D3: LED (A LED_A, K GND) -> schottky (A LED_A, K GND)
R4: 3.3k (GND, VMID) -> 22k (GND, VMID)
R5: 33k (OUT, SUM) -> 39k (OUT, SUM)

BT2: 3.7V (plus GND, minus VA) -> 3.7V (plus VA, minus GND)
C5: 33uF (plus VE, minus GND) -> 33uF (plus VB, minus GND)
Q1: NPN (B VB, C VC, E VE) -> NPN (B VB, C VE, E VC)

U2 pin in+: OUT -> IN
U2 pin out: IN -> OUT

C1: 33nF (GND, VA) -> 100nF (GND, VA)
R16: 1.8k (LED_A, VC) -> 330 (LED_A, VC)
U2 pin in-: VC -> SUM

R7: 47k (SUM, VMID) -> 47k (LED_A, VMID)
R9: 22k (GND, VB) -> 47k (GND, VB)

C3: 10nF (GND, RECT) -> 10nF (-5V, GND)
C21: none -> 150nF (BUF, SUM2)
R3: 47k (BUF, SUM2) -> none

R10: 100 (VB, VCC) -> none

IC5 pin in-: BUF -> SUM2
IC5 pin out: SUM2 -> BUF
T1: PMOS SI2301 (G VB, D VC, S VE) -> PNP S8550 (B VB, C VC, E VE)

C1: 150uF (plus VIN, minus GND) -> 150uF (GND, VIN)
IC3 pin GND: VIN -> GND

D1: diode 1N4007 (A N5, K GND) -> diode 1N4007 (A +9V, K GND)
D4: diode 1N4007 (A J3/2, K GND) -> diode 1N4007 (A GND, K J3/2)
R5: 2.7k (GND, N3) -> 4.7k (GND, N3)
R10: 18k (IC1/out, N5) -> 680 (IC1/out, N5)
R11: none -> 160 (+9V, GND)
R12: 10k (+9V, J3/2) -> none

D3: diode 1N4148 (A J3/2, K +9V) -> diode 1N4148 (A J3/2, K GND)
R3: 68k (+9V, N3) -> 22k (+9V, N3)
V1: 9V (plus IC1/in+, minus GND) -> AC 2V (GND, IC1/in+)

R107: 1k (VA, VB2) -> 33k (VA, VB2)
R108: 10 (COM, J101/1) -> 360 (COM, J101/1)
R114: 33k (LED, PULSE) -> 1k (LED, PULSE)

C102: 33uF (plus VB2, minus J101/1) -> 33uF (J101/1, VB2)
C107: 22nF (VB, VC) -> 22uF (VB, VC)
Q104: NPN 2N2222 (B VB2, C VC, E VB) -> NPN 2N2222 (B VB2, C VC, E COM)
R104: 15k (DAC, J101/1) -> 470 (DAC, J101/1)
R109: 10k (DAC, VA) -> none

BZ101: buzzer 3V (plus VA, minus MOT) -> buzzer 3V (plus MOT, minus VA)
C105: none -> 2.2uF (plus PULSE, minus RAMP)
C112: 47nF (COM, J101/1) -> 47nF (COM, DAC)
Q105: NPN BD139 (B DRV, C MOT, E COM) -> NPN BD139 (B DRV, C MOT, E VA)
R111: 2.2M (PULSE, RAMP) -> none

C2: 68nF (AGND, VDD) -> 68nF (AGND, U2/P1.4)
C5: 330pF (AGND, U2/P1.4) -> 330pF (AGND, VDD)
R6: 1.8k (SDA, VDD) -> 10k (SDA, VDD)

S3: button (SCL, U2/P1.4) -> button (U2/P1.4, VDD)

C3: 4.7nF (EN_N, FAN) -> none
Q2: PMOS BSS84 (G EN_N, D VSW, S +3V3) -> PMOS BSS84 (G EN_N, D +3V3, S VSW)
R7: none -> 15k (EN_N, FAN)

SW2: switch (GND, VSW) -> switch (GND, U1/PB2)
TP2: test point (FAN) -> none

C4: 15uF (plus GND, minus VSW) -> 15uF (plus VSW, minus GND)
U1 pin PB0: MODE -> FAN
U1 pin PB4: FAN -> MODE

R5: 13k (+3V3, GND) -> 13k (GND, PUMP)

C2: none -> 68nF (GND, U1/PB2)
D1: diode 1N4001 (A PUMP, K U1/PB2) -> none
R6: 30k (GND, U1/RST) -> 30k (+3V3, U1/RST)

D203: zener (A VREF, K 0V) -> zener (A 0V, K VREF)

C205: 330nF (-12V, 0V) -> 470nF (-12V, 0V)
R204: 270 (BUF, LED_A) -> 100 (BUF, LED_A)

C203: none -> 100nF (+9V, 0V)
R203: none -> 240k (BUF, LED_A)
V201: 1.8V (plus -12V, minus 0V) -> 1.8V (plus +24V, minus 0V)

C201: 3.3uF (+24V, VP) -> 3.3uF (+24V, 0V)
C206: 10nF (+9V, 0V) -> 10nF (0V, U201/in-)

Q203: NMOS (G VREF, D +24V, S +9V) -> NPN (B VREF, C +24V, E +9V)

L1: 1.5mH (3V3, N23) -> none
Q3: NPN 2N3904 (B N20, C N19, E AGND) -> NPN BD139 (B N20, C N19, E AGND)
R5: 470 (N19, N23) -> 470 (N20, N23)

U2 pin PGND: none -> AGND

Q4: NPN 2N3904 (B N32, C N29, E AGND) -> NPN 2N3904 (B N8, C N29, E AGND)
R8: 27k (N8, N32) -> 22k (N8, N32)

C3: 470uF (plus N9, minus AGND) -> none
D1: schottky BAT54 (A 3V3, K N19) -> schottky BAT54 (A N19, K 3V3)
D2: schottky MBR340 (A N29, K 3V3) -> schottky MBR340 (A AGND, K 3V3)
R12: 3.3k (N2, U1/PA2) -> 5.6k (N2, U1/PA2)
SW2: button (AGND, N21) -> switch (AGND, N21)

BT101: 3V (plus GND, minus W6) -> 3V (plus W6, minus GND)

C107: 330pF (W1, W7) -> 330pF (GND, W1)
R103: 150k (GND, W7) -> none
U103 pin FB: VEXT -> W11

*The task*: All that is wanted is a faithful reproduction of the line above with "R108: 10 (COM, J101/1) -> 360 (COM, J101/1)", the line with "R104: 15k (DAC, J101/1) -> 470 (DAC, J101/1)", and every line in between.

*Result for this exercise*:
R108: 10 (COM, J101/1) -> 360 (COM, J101/1)
R114: 33k (LED, PULSE) -> 1k (LED, PULSE)

C102: 33uF (plus VB2, minus J101/1) -> 33uF (J101/1, VB2)
C107: 22nF (VB, VC) -> 22uF (VB, VC)
Q104: NPN 2N2222 (B VB2, C VC, E VB) -> NPN 2N2222 (B VB2, C VC, E COM)
R104: 15k (DAC, J101/1) -> 470 (DAC, J101/1)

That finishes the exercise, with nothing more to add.